> **What you should do**: All of the records listed below should be retyped exactly.

> **Supplied material**:
###
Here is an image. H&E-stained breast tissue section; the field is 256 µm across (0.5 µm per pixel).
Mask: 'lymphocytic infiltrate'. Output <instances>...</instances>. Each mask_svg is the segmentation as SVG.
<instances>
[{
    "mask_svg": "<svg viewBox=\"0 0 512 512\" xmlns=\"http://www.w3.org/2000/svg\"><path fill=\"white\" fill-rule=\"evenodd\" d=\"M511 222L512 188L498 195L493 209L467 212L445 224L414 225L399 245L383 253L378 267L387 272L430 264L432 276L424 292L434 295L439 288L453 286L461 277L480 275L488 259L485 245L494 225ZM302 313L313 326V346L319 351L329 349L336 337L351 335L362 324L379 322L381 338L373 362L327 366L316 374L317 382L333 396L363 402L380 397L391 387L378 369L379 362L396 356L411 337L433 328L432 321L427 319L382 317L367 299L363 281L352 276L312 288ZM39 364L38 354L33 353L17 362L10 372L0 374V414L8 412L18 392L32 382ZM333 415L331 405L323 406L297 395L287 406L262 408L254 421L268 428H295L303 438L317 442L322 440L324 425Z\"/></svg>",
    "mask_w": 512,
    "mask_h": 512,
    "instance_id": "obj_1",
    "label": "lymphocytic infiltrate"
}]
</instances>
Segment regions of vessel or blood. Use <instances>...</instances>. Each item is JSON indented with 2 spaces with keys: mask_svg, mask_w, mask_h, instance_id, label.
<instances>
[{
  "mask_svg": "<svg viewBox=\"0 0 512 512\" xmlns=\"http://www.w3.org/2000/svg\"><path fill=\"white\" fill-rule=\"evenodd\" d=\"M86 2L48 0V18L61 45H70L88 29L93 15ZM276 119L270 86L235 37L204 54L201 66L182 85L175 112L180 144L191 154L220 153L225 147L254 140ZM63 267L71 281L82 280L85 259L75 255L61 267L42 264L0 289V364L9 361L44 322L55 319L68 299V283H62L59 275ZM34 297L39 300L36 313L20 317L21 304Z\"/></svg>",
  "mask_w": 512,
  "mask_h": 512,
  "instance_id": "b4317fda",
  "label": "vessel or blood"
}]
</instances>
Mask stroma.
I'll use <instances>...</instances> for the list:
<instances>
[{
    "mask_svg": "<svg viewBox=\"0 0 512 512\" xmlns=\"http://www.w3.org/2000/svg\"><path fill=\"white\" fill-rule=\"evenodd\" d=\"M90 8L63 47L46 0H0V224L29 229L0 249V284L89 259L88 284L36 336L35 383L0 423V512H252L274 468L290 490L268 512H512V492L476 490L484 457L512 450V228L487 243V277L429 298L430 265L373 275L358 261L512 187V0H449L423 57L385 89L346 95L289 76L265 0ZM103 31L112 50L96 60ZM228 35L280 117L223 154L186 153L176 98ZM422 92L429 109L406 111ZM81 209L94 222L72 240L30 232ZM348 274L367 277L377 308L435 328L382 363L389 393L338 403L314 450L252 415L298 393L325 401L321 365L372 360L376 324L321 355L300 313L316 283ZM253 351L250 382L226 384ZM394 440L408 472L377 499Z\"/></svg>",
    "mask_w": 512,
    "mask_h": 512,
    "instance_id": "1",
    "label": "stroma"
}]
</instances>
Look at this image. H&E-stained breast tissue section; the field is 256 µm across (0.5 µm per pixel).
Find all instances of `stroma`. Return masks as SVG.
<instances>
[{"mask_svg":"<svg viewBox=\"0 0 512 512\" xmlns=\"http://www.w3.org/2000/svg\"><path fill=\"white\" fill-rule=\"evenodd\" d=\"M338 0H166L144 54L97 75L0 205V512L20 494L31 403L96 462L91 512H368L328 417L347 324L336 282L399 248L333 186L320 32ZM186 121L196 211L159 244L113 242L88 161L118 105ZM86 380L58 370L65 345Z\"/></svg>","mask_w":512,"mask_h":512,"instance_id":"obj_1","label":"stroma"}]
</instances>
###
> **Task response**:
Here is an image. H&E-stained breast tissue section; the field is 256 µm across (0.5 µm per pixel).
Mask: 'lymphocytic infiltrate'. Output <instances>...</instances>. Each mask_svg is the segmentation as SVG.
<instances>
[{
    "mask_svg": "<svg viewBox=\"0 0 512 512\" xmlns=\"http://www.w3.org/2000/svg\"><path fill=\"white\" fill-rule=\"evenodd\" d=\"M511 222L512 188L498 195L493 209L467 212L445 224L414 225L399 245L383 253L378 267L387 272L430 264L432 276L424 292L434 295L439 288L453 286L461 277L480 275L488 259L485 245L494 225ZM302 313L313 326V346L319 351L329 349L336 337L351 335L362 324L379 322L381 338L373 362L327 366L316 374L317 382L333 396L363 402L380 397L391 387L378 369L379 362L396 356L411 337L433 328L432 321L427 319L382 317L367 299L363 281L352 276L312 288ZM39 364L38 354L33 353L17 362L10 372L0 374V414L8 412L18 392L32 382ZM333 415L331 405L323 406L297 395L287 406L262 408L254 421L268 428H295L303 438L317 442L322 440L324 425Z\"/></svg>",
    "mask_w": 512,
    "mask_h": 512,
    "instance_id": "obj_1",
    "label": "lymphocytic infiltrate"
}]
</instances>
Segment regions of vessel or blood. Use <instances>...</instances>. Each item is JSON indented with 2 spaces with keys: mask_svg, mask_w, mask_h, instance_id, label.
<instances>
[{
  "mask_svg": "<svg viewBox=\"0 0 512 512\" xmlns=\"http://www.w3.org/2000/svg\"><path fill=\"white\" fill-rule=\"evenodd\" d=\"M86 2L48 0V18L61 45H70L88 29L93 15ZM276 119L270 86L235 37L204 54L201 66L182 85L175 112L180 144L191 154L220 153L225 147L254 140ZM63 267L71 281L82 280L85 259L75 255L61 267L42 264L0 289V364L9 361L44 322L55 319L68 299V283H62L59 275ZM34 297L39 300L36 313L20 317L21 304Z\"/></svg>",
  "mask_w": 512,
  "mask_h": 512,
  "instance_id": "b4317fda",
  "label": "vessel or blood"
}]
</instances>
Mask stroma.
I'll use <instances>...</instances> for the list:
<instances>
[{
    "mask_svg": "<svg viewBox=\"0 0 512 512\" xmlns=\"http://www.w3.org/2000/svg\"><path fill=\"white\" fill-rule=\"evenodd\" d=\"M90 8L63 47L46 0H0V224L29 229L0 249V284L89 259L88 284L36 336L35 383L0 423V512H252L274 468L290 490L268 512H512V492L476 490L484 457L512 450V228L487 243V277L429 298L430 265L373 275L358 261L512 187V0H449L423 57L385 89L346 95L289 76L265 0ZM103 31L112 50L96 60ZM228 35L280 117L223 154L186 153L176 98ZM422 92L429 109L406 111ZM81 209L94 222L72 240L30 232ZM348 274L367 277L377 308L435 328L382 363L389 393L338 403L314 450L252 415L298 393L325 401L321 365L372 360L376 324L321 355L300 313L316 283ZM253 351L250 382L226 384ZM394 440L408 472L377 499Z\"/></svg>",
    "mask_w": 512,
    "mask_h": 512,
    "instance_id": "1",
    "label": "stroma"
}]
</instances>
Look at this image. H&E-stained breast tissue section; the field is 256 µm across (0.5 µm per pixel).
Find all instances of `stroma`. Return masks as SVG.
<instances>
[{"mask_svg":"<svg viewBox=\"0 0 512 512\" xmlns=\"http://www.w3.org/2000/svg\"><path fill=\"white\" fill-rule=\"evenodd\" d=\"M338 0H166L144 54L97 75L0 205V512L20 494L31 403L96 462L91 512H368L328 417L347 324L336 282L399 248L333 186L320 32ZM186 121L196 211L159 244L113 242L88 161L118 105ZM86 380L58 370L65 345Z\"/></svg>","mask_w":512,"mask_h":512,"instance_id":"obj_1","label":"stroma"}]
</instances>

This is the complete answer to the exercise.